▶ [Work order]
Please set down, unchanged, each line from the one with "white gift => green gift (1st from left)" to the final line of the data below, both included. Drop the pictures.

▶ [The records]
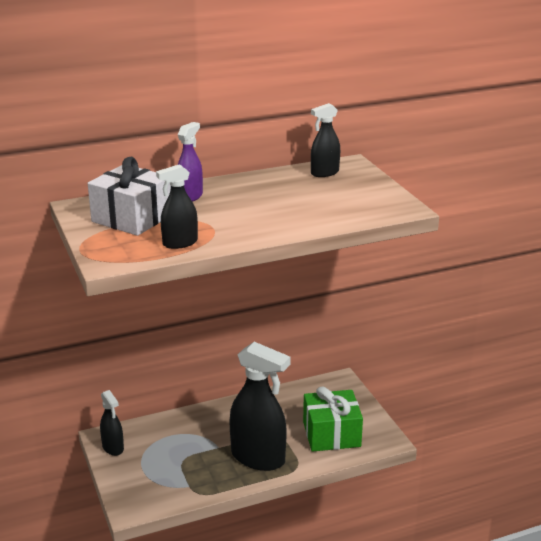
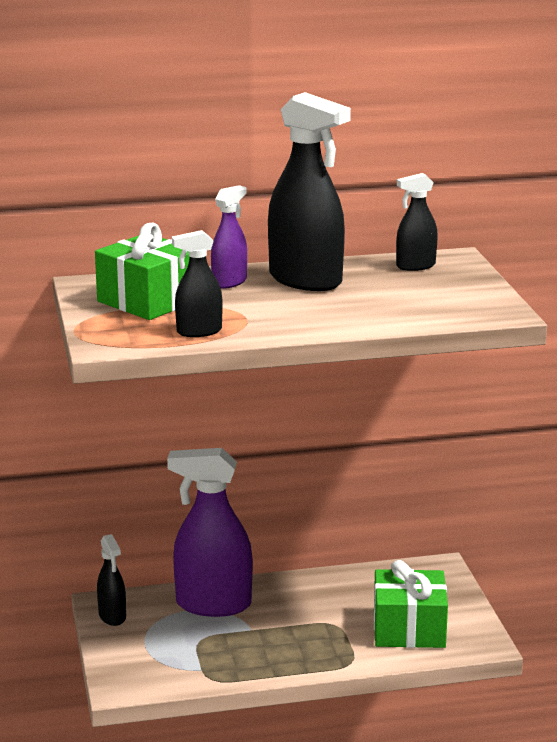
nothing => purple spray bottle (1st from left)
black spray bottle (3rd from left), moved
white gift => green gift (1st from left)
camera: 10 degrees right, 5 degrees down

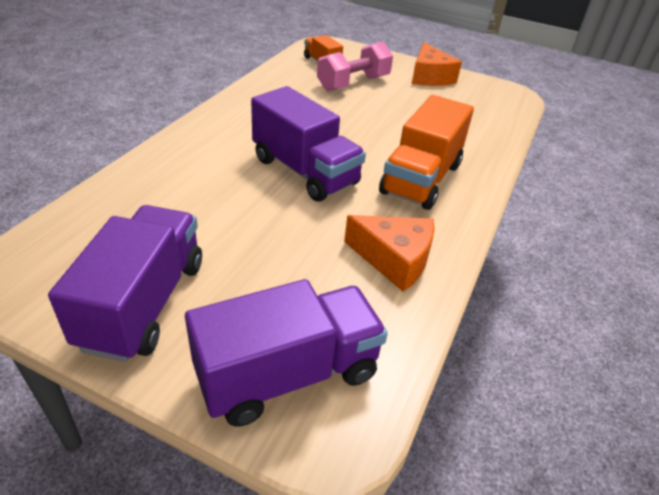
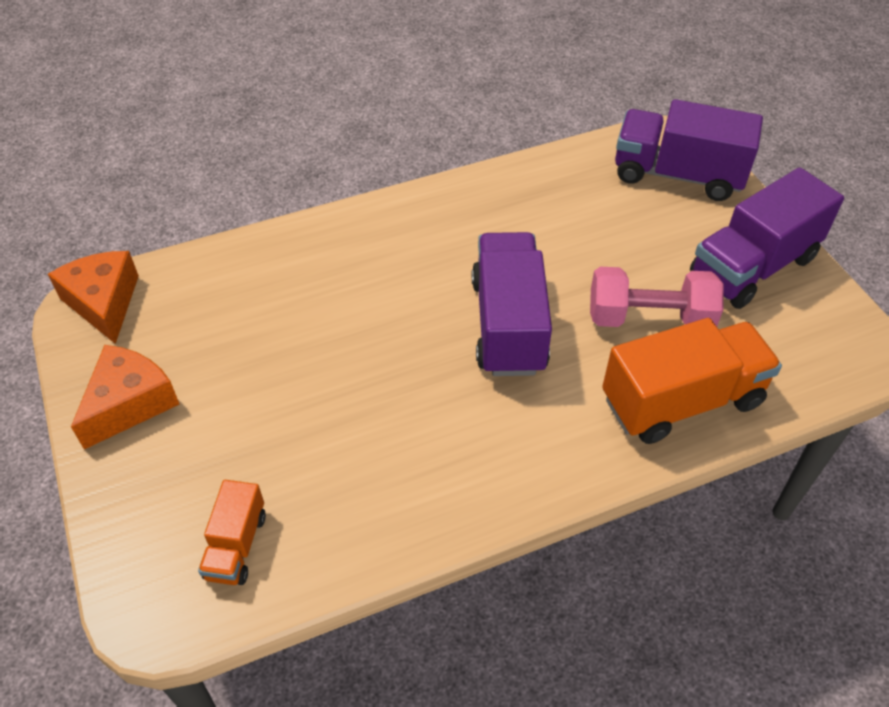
pink dumbbell, moved
orange cheese (1st from left), moved
orange truck (2nd from left), moved
camera: 135 degrees left, 10 degrees up

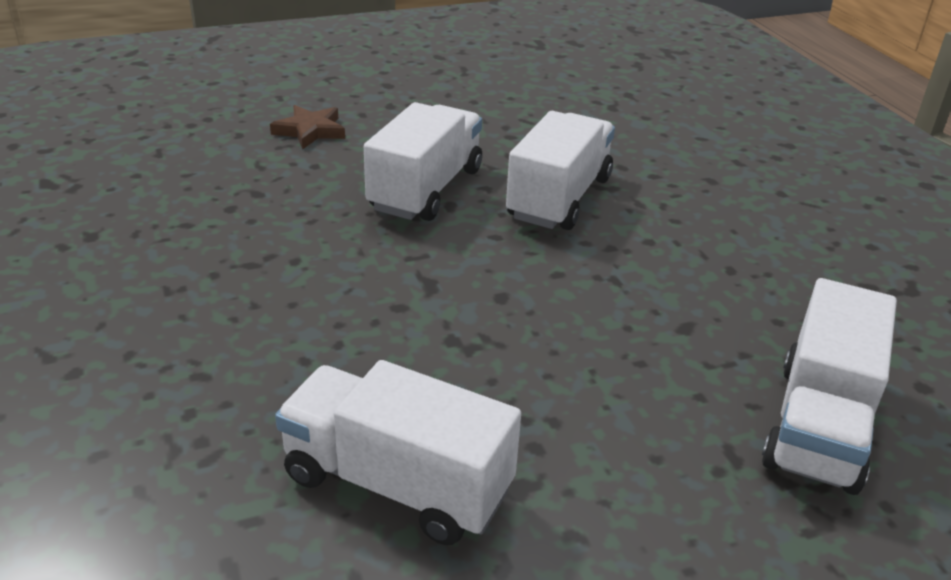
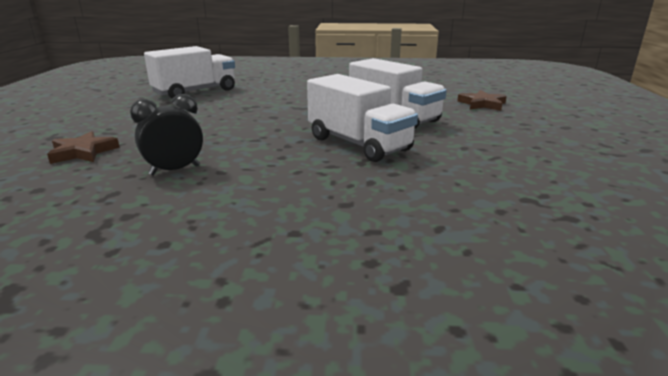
nothing => black clock
white truck (4th from left) => brown star (1st from left)
camera: 115 degrees right, 10 degrees down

▶ [Your response]
white gift => green gift (1st from left)
camera: 10 degrees right, 5 degrees down

pink dumbbell, moved
orange cheese (1st from left), moved
orange truck (2nd from left), moved
camera: 135 degrees left, 10 degrees up

nothing => black clock
white truck (4th from left) => brown star (1st from left)
camera: 115 degrees right, 10 degrees down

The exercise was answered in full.